_Challenge_:
Repeat the items word for word, from their first line through the line that contains "You are standing on the white", including both of those lines.

_Data listing_:
......
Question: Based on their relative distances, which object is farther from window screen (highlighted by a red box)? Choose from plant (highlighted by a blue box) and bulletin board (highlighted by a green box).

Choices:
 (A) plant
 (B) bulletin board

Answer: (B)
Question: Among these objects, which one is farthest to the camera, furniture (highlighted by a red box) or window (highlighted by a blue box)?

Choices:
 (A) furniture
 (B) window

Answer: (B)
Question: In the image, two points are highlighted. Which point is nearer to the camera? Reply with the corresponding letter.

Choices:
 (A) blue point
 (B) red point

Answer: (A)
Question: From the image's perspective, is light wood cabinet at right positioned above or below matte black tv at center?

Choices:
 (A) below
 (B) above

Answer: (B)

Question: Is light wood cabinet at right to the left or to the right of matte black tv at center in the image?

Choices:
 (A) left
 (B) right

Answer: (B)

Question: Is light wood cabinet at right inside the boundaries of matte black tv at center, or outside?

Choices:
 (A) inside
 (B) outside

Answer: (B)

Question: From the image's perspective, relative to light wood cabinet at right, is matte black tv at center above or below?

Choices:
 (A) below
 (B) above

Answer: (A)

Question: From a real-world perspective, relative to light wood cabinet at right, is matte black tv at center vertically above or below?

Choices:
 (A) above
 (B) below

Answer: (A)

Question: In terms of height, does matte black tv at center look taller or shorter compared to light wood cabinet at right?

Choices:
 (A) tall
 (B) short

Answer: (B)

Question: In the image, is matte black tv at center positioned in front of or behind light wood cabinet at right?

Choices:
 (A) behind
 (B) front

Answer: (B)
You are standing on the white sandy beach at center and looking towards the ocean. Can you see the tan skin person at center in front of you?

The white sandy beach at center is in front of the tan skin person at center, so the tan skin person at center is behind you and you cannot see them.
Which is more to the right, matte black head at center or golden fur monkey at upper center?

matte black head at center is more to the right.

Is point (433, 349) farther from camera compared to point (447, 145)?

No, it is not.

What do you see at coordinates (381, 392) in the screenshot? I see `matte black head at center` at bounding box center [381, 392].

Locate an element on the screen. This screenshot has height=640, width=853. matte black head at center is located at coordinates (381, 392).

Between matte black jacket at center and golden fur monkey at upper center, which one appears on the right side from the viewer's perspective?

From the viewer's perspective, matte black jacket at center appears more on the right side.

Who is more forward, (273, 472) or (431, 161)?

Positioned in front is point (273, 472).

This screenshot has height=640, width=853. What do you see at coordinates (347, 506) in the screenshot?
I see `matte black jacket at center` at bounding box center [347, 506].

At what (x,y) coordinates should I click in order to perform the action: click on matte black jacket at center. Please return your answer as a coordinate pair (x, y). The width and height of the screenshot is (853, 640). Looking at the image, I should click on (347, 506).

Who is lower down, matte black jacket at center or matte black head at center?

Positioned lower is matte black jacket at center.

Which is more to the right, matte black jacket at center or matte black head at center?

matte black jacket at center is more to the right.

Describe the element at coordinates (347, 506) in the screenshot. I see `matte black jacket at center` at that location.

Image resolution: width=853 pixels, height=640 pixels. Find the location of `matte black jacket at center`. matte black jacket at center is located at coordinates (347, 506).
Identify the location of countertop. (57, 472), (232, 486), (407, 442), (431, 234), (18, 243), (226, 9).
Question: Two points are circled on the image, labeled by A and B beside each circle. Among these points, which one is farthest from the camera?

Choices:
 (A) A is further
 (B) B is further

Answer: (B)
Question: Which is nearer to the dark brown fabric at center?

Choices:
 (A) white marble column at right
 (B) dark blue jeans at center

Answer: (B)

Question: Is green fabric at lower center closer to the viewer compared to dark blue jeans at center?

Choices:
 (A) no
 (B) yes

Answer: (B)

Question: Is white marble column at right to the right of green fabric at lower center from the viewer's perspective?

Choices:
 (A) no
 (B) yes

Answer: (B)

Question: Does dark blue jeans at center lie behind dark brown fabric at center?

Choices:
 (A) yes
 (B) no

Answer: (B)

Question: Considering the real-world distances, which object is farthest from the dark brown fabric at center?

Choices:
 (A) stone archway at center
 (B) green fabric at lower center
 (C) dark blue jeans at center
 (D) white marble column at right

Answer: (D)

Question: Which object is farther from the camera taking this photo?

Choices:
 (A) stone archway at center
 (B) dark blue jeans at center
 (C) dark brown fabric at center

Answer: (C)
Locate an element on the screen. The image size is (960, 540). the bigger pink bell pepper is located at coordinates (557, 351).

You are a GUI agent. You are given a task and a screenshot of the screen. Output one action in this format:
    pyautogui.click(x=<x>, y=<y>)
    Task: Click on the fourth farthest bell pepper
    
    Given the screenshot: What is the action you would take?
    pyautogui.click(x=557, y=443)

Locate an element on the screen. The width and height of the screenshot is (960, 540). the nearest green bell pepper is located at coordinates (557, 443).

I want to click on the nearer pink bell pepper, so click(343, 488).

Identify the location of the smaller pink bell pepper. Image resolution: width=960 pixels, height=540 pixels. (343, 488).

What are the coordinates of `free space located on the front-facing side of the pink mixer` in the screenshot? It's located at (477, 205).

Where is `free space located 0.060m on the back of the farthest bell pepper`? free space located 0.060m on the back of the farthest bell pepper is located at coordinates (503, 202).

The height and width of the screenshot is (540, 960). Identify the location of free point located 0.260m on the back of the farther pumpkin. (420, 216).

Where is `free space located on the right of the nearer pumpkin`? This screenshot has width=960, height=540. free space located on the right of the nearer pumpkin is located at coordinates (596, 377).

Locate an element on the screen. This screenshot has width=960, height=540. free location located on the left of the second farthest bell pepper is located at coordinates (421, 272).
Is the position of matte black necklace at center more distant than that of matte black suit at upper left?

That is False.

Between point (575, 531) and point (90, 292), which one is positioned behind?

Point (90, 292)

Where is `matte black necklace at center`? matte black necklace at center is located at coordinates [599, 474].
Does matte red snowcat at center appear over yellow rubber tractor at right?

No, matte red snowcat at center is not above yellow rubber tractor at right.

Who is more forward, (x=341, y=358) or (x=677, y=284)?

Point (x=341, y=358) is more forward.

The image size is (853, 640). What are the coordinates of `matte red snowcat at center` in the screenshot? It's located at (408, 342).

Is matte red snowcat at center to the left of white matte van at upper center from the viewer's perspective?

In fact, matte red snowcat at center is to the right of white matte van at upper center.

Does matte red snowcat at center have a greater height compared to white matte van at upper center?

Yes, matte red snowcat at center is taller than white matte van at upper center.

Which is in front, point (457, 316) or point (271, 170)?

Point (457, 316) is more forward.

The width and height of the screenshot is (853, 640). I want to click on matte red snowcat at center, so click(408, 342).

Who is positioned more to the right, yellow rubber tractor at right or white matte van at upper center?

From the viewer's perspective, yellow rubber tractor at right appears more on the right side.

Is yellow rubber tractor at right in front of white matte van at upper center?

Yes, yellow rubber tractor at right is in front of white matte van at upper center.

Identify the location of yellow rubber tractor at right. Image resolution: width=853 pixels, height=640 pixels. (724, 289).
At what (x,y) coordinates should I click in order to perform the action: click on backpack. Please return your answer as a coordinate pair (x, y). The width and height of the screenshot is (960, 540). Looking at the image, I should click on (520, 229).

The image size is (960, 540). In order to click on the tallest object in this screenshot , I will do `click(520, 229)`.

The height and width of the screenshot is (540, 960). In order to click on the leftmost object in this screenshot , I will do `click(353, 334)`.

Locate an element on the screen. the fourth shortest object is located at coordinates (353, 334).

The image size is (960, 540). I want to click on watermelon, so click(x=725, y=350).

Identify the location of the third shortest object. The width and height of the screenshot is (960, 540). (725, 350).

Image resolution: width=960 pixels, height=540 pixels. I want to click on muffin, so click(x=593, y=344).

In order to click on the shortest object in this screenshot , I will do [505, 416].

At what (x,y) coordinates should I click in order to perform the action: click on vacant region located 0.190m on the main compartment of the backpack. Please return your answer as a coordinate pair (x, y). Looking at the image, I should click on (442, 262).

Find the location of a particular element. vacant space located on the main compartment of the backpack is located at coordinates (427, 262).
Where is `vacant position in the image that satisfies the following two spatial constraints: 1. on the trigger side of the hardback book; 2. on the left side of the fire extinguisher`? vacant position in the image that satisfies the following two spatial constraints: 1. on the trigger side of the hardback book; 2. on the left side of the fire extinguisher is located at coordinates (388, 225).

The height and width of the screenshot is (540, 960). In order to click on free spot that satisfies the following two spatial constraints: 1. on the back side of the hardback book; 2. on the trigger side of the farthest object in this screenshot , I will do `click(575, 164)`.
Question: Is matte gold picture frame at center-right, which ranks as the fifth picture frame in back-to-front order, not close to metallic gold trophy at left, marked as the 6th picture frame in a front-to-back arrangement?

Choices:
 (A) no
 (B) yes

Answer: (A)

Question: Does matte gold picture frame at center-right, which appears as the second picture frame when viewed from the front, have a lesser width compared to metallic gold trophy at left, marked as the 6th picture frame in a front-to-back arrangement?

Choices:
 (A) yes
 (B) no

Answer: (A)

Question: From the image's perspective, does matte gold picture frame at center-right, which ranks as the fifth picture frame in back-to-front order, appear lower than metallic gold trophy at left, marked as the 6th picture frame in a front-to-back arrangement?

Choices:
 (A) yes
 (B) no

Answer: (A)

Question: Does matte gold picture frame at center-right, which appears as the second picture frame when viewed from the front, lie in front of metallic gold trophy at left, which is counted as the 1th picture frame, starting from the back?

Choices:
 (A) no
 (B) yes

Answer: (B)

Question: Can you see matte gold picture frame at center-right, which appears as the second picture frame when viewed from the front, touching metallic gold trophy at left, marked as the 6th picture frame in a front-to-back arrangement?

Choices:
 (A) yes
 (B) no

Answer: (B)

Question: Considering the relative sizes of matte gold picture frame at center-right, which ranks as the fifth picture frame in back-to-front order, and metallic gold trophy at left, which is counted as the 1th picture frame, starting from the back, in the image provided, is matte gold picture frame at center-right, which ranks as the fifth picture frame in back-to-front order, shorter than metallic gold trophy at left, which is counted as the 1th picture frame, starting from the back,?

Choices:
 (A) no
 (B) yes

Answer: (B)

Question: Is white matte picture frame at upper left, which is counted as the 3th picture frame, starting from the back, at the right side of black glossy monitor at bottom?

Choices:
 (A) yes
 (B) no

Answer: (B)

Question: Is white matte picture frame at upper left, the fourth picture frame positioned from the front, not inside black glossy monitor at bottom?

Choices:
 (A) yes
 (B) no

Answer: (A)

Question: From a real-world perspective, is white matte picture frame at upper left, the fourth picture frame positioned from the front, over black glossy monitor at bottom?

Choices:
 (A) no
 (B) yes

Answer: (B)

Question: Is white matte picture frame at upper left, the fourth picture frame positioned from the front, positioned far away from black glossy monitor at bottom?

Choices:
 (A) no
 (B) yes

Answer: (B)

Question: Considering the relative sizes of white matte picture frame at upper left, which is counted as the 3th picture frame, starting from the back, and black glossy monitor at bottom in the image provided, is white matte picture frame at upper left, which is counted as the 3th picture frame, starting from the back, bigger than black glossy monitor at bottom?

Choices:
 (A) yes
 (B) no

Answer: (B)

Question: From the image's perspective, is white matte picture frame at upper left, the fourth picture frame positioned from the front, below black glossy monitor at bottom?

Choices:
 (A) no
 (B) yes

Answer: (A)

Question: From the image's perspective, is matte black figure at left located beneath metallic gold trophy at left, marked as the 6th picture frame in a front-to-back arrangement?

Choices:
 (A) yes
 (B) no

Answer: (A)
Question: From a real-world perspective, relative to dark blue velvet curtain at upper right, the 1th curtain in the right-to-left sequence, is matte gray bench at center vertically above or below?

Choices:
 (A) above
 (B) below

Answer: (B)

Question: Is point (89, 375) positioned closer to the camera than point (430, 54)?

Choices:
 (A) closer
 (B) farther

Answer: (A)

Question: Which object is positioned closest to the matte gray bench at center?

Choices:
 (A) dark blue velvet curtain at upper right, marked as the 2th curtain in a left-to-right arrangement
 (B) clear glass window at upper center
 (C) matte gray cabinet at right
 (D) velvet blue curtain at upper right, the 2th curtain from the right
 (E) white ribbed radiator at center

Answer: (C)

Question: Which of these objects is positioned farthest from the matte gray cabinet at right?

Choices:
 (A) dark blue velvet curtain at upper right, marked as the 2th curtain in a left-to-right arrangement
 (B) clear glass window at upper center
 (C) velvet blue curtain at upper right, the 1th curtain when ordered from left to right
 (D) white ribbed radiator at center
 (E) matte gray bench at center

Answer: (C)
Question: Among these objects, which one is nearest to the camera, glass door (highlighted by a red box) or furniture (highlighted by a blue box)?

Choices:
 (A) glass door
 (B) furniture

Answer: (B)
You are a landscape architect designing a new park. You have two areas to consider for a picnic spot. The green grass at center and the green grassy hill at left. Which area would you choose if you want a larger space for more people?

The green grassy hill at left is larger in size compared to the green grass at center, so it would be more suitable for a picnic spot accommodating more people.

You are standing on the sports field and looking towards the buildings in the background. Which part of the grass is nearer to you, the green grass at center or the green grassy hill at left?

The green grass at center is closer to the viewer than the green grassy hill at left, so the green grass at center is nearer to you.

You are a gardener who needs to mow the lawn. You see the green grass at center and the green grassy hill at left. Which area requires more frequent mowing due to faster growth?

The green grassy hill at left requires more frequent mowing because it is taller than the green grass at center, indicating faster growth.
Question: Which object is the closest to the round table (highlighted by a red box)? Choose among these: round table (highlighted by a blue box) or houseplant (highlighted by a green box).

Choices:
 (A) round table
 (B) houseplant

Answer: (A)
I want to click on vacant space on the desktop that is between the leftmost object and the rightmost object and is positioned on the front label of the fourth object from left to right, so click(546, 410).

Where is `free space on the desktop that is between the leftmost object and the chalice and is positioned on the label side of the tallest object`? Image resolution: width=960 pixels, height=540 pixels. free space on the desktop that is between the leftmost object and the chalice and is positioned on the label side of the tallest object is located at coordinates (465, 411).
......
_The result_:
Question: Based on their relative distances, which object is farther from window screen (highlighted by a red box)? Choose from plant (highlighted by a blue box) and bulletin board (highlighted by a green box).

Choices:
 (A) plant
 (B) bulletin board

Answer: (B)
Question: Among these objects, which one is farthest to the camera, furniture (highlighted by a red box) or window (highlighted by a blue box)?

Choices:
 (A) furniture
 (B) window

Answer: (B)
Question: In the image, two points are highlighted. Which point is nearer to the camera? Reply with the corresponding letter.

Choices:
 (A) blue point
 (B) red point

Answer: (A)
Question: From the image's perspective, is light wood cabinet at right positioned above or below matte black tv at center?

Choices:
 (A) below
 (B) above

Answer: (B)

Question: Is light wood cabinet at right to the left or to the right of matte black tv at center in the image?

Choices:
 (A) left
 (B) right

Answer: (B)

Question: Is light wood cabinet at right inside the boundaries of matte black tv at center, or outside?

Choices:
 (A) inside
 (B) outside

Answer: (B)

Question: From the image's perspective, relative to light wood cabinet at right, is matte black tv at center above or below?

Choices:
 (A) below
 (B) above

Answer: (A)

Question: From a real-world perspective, relative to light wood cabinet at right, is matte black tv at center vertically above or below?

Choices:
 (A) above
 (B) below

Answer: (A)

Question: In terms of height, does matte black tv at center look taller or shorter compared to light wood cabinet at right?

Choices:
 (A) tall
 (B) short

Answer: (B)

Question: In the image, is matte black tv at center positioned in front of or behind light wood cabinet at right?

Choices:
 (A) behind
 (B) front

Answer: (B)
You are standing on the white sandy beach at center and looking towards the ocean. Can you see the tan skin person at center in front of you?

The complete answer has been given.